* **Work required**:
Reproduce the lines of the listing below, from the line containing "cyan hexagon: rotated" through the end of the listing, including both ends. Leave out the pictures.

───── Exercise inputs ─────

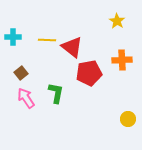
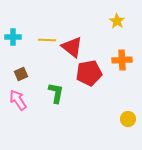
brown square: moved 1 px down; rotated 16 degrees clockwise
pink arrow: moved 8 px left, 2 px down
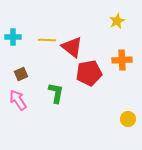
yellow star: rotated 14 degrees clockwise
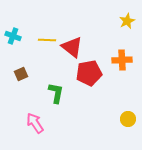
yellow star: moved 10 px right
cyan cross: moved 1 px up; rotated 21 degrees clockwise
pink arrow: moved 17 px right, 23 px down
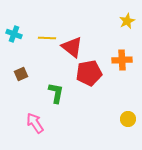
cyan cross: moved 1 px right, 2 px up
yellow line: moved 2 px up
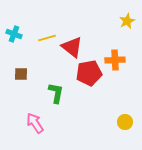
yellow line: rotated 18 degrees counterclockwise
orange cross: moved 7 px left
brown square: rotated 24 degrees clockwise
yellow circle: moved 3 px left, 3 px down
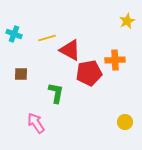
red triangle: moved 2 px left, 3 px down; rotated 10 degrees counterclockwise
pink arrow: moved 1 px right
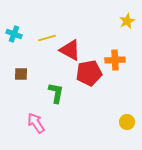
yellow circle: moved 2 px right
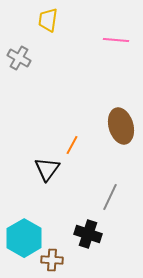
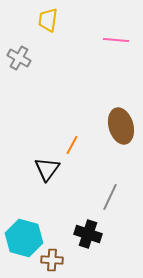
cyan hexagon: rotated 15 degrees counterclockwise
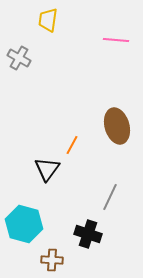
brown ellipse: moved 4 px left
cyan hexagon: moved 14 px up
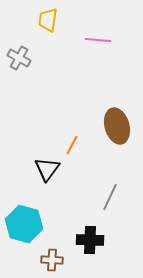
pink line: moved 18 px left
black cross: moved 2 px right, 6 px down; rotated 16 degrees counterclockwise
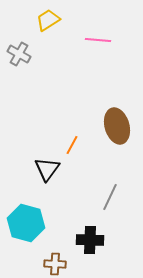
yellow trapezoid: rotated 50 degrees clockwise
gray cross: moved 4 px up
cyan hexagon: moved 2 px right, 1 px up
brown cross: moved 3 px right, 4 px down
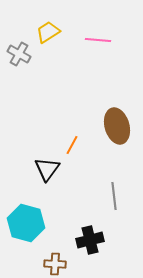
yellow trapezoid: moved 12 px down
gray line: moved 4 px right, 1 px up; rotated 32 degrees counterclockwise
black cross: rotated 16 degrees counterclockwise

─────

* **Answer to the exercise**:
cyan hexagon: rotated 15 degrees counterclockwise
brown ellipse: moved 4 px left
cyan hexagon: moved 14 px up
pink line: moved 18 px left
black cross: moved 2 px right, 6 px down; rotated 16 degrees counterclockwise
yellow trapezoid: rotated 50 degrees clockwise
gray cross: moved 4 px up
cyan hexagon: moved 2 px right, 1 px up
brown cross: moved 3 px right, 4 px down
yellow trapezoid: moved 12 px down
gray line: moved 4 px right, 1 px up; rotated 32 degrees counterclockwise
black cross: rotated 16 degrees counterclockwise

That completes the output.